_Exercise goal:_
All the entries need to be duplicated exactly, with the pictures omitted.

_Dataset records:_
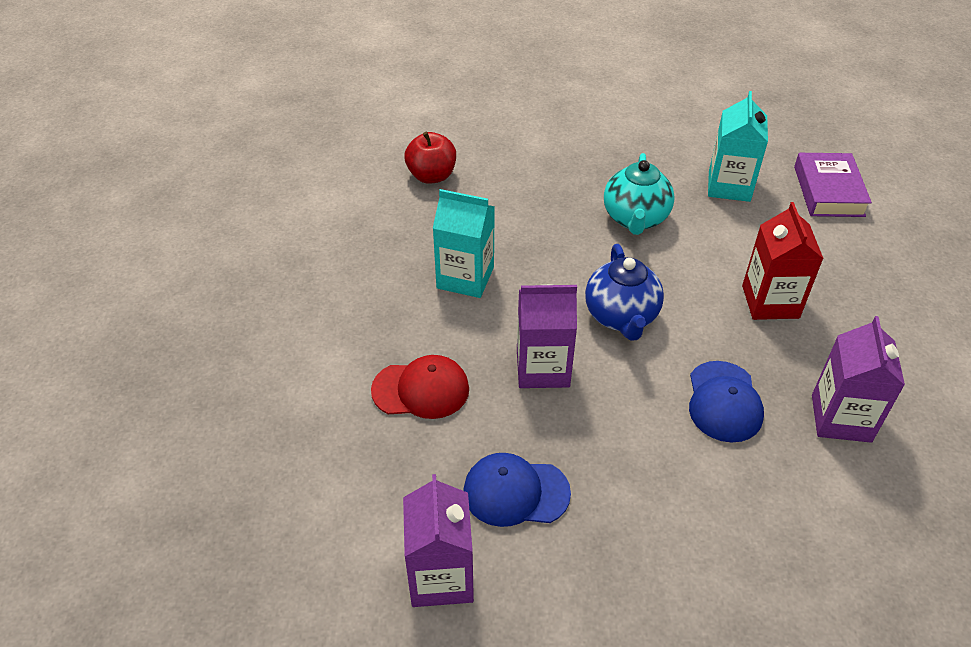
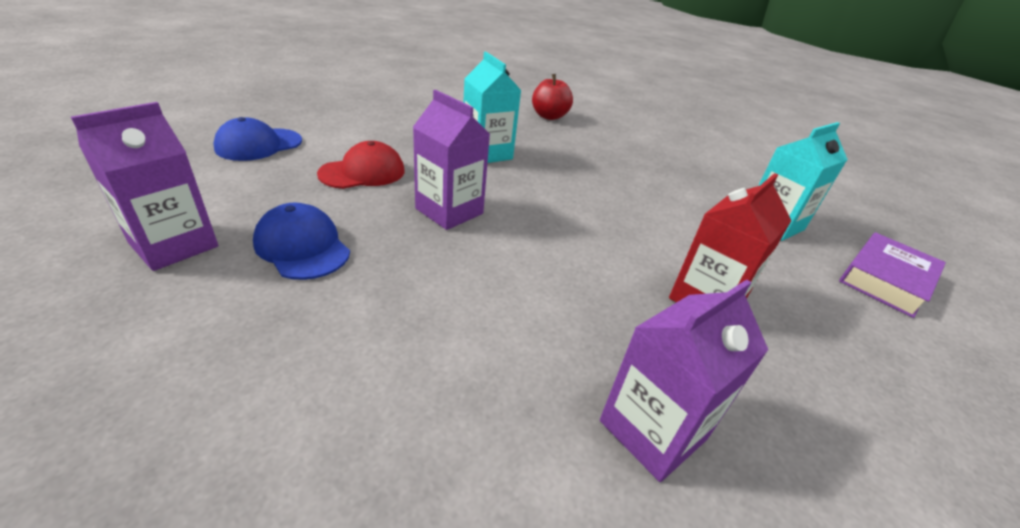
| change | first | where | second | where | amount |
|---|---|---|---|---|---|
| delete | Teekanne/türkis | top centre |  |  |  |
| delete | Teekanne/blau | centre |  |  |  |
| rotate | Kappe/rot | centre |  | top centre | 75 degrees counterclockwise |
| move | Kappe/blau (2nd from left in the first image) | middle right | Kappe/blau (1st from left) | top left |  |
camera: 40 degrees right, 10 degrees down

_Written solution:_
| change | first | where | second | where | amount |
|---|---|---|---|---|---|
| delete | Teekanne/türkis | top centre |  |  |  |
| delete | Teekanne/blau | centre |  |  |  |
| rotate | Kappe/rot | centre |  | top centre | 75 degrees counterclockwise |
| move | Kappe/blau (2nd from left in the first image) | middle right | Kappe/blau (1st from left) | top left |  |
camera: 40 degrees right, 10 degrees down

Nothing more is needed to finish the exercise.